# [RECORDS FOR THE EXERCISE]
↓

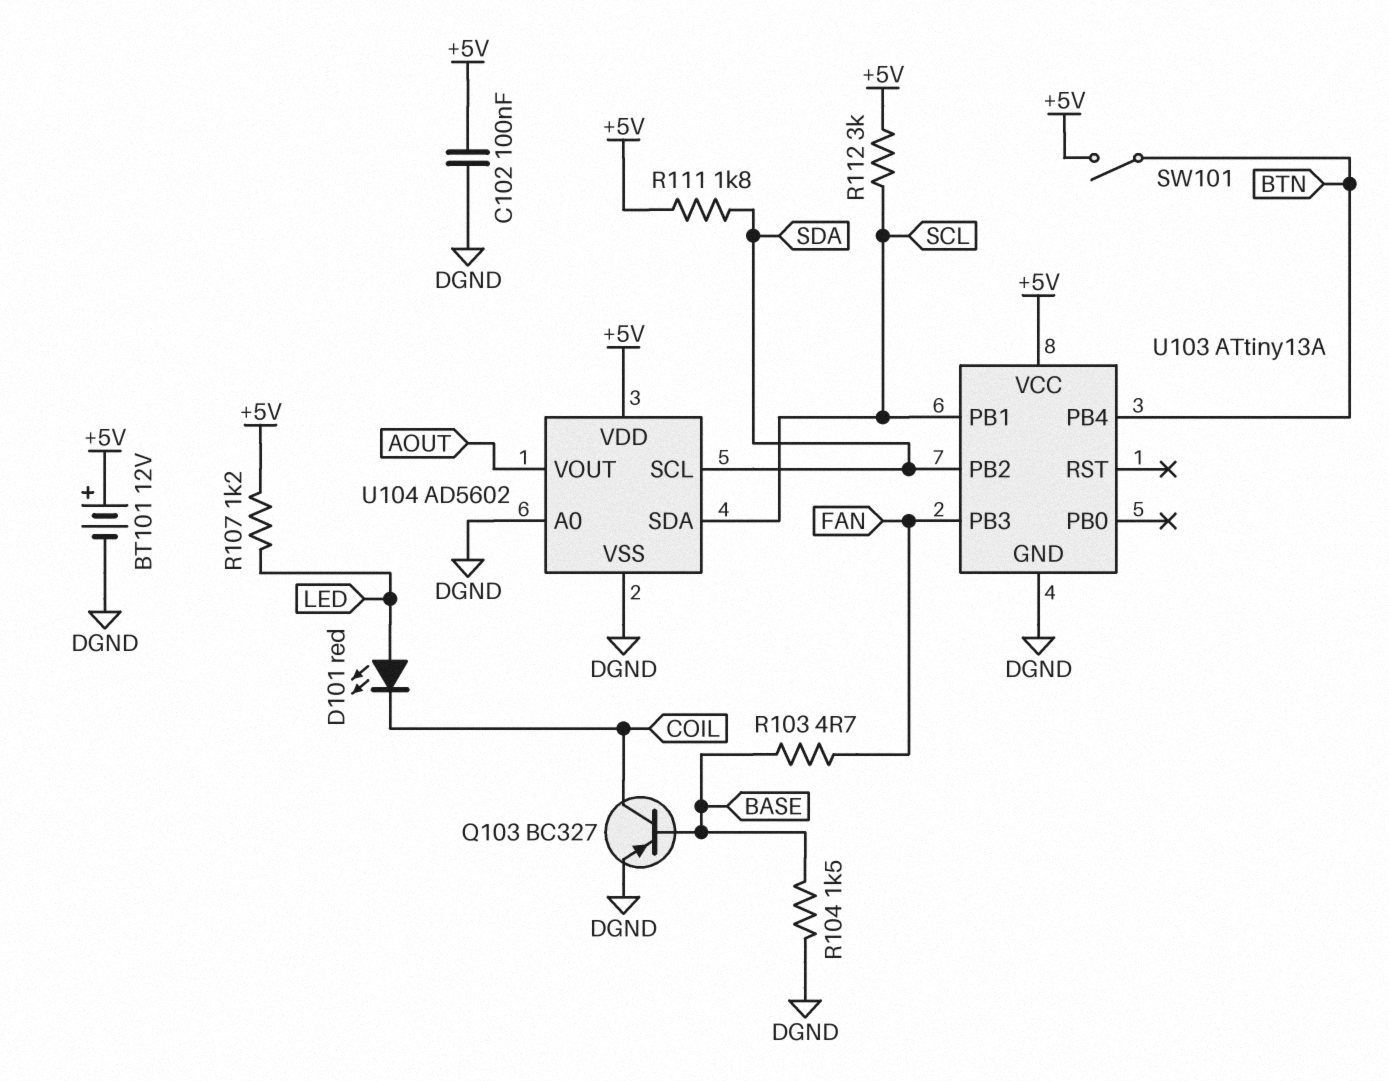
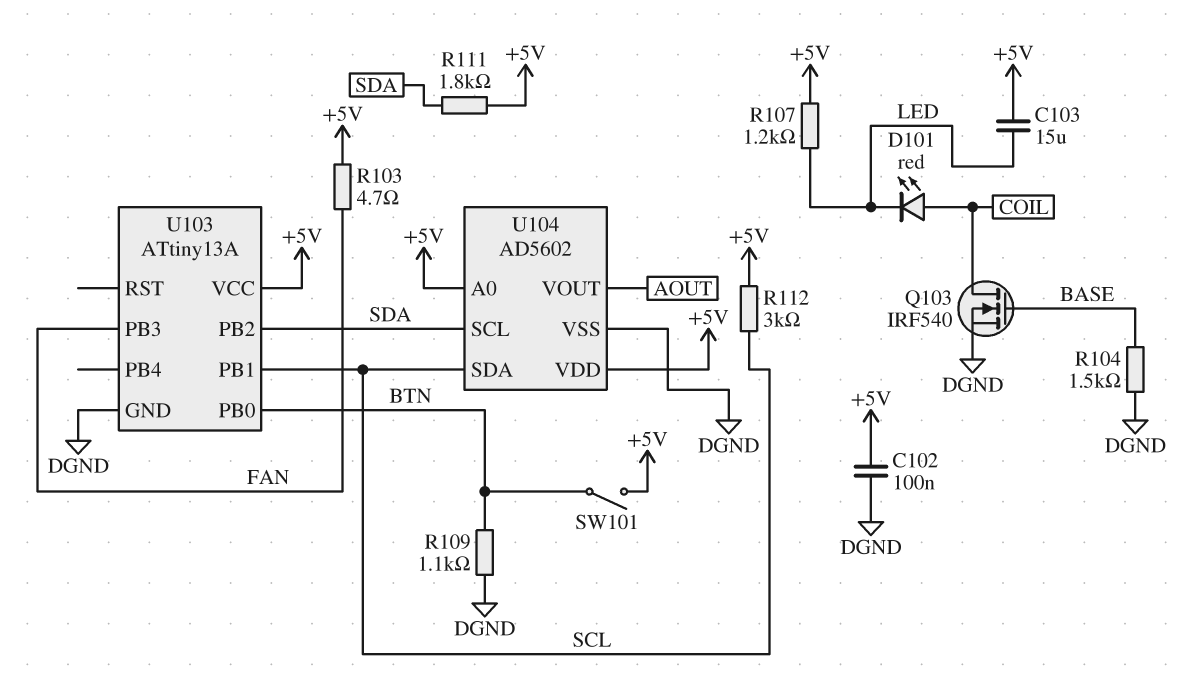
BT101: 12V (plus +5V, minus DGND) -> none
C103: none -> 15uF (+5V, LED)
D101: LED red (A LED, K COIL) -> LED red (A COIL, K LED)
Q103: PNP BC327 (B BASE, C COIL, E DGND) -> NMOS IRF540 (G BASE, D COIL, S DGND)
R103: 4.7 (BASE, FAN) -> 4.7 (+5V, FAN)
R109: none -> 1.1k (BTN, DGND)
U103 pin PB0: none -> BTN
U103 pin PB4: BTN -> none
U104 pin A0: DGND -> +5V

↑
↓

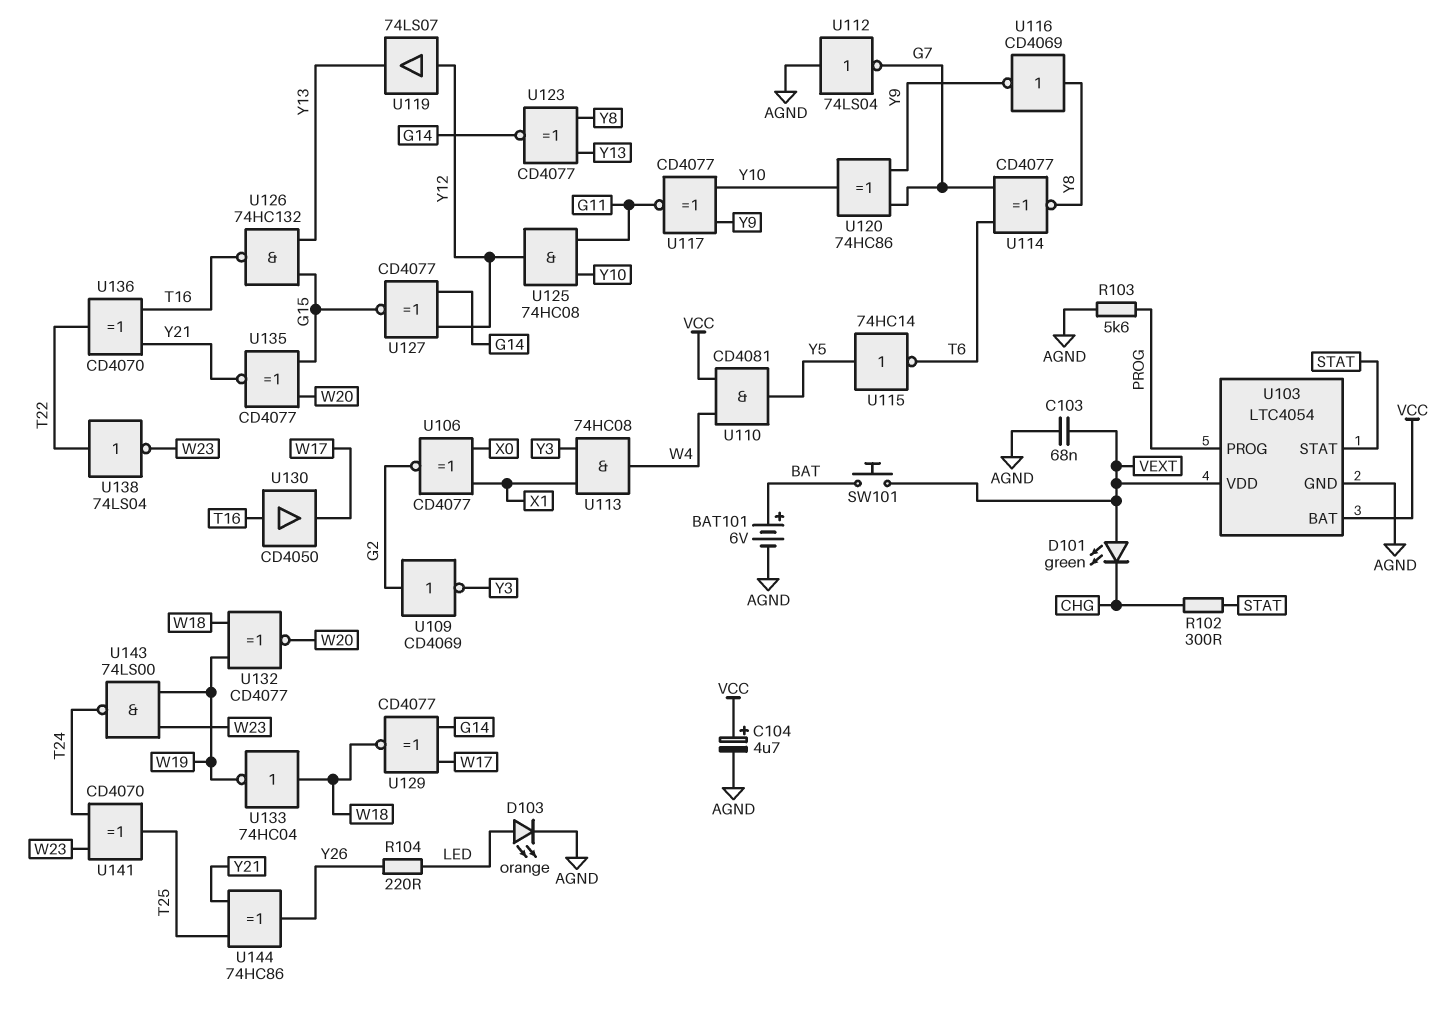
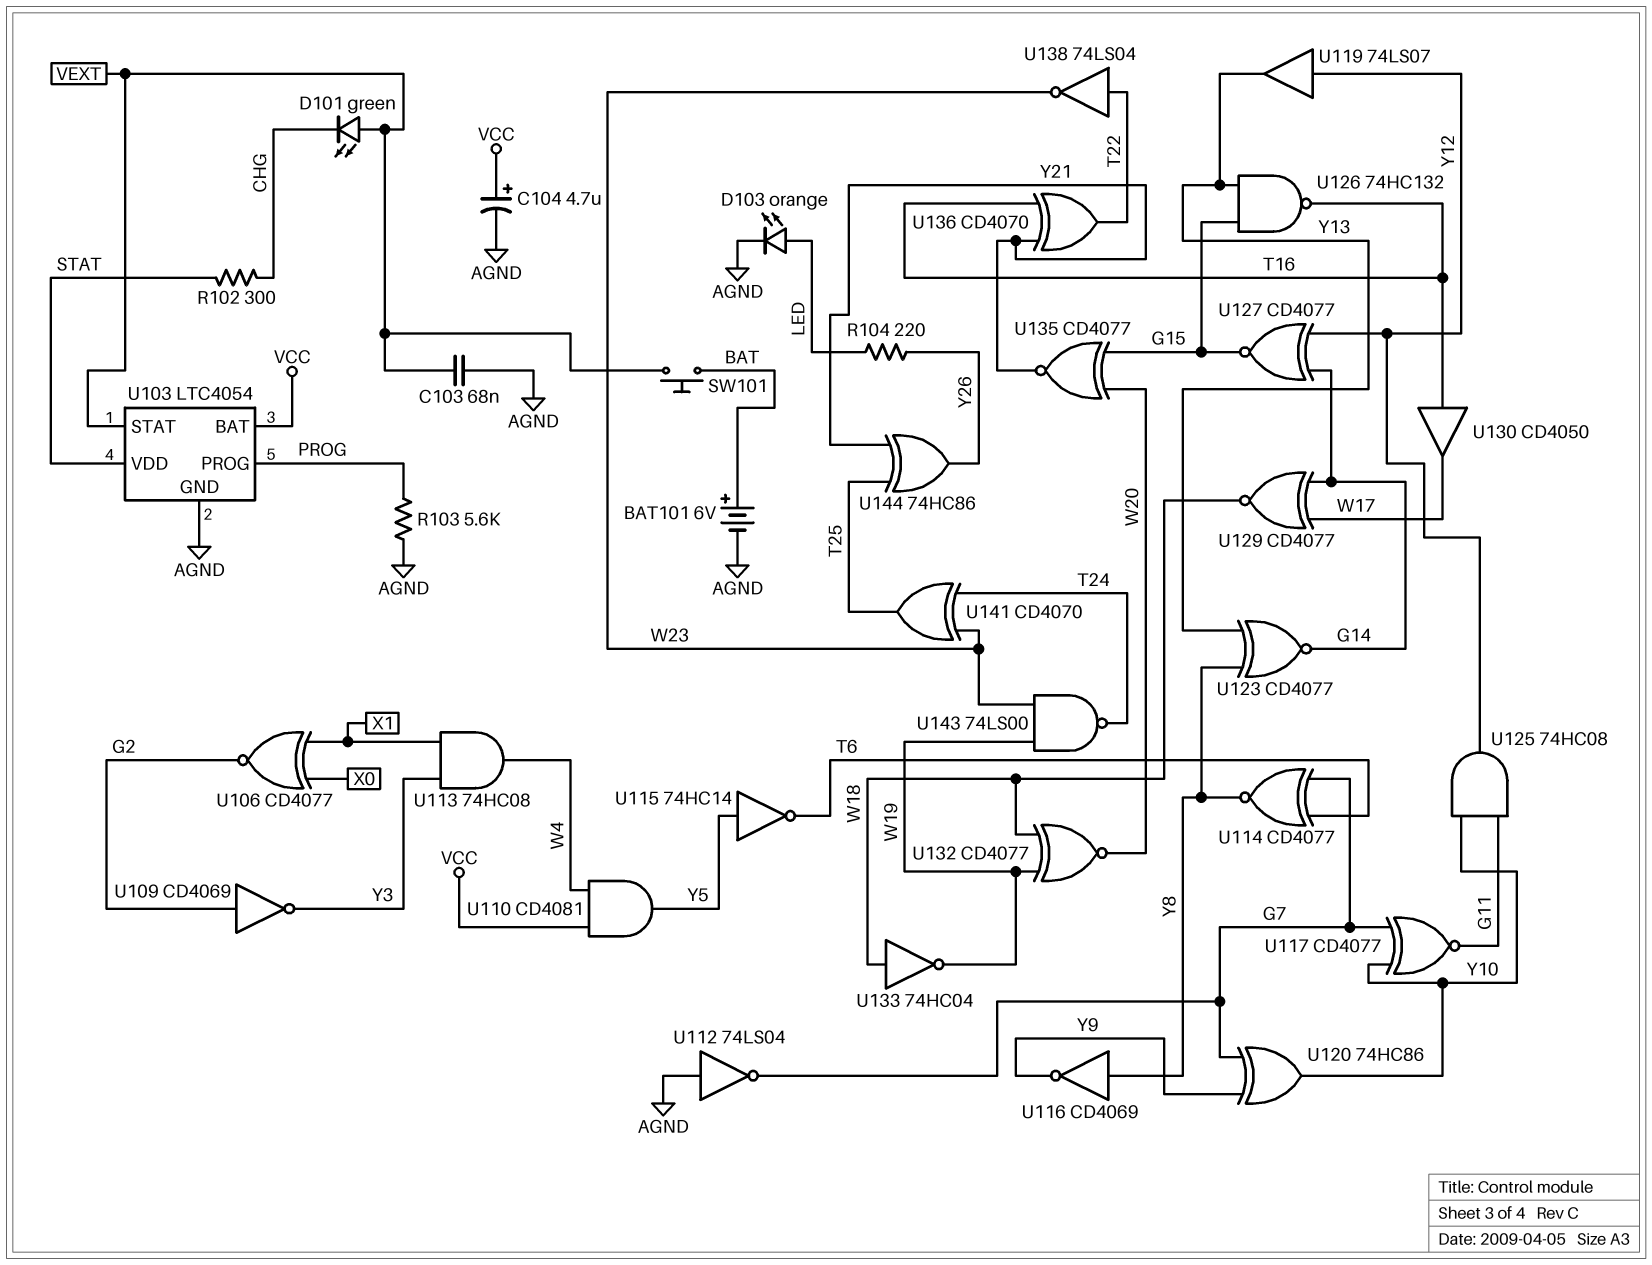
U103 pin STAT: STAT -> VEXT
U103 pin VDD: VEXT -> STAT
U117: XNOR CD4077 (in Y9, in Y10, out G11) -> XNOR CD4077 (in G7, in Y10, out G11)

↑

# [WHAT TO PRODUCE]
Every line in the records that holds the word "none" should be copied into the answer.

# [EXPECTED ANSWER]
BT101: 12V (plus +5V, minus DGND) -> none
C103: none -> 15uF (+5V, LED)
R109: none -> 1.1k (BTN, DGND)
U103 pin PB0: none -> BTN
U103 pin PB4: BTN -> none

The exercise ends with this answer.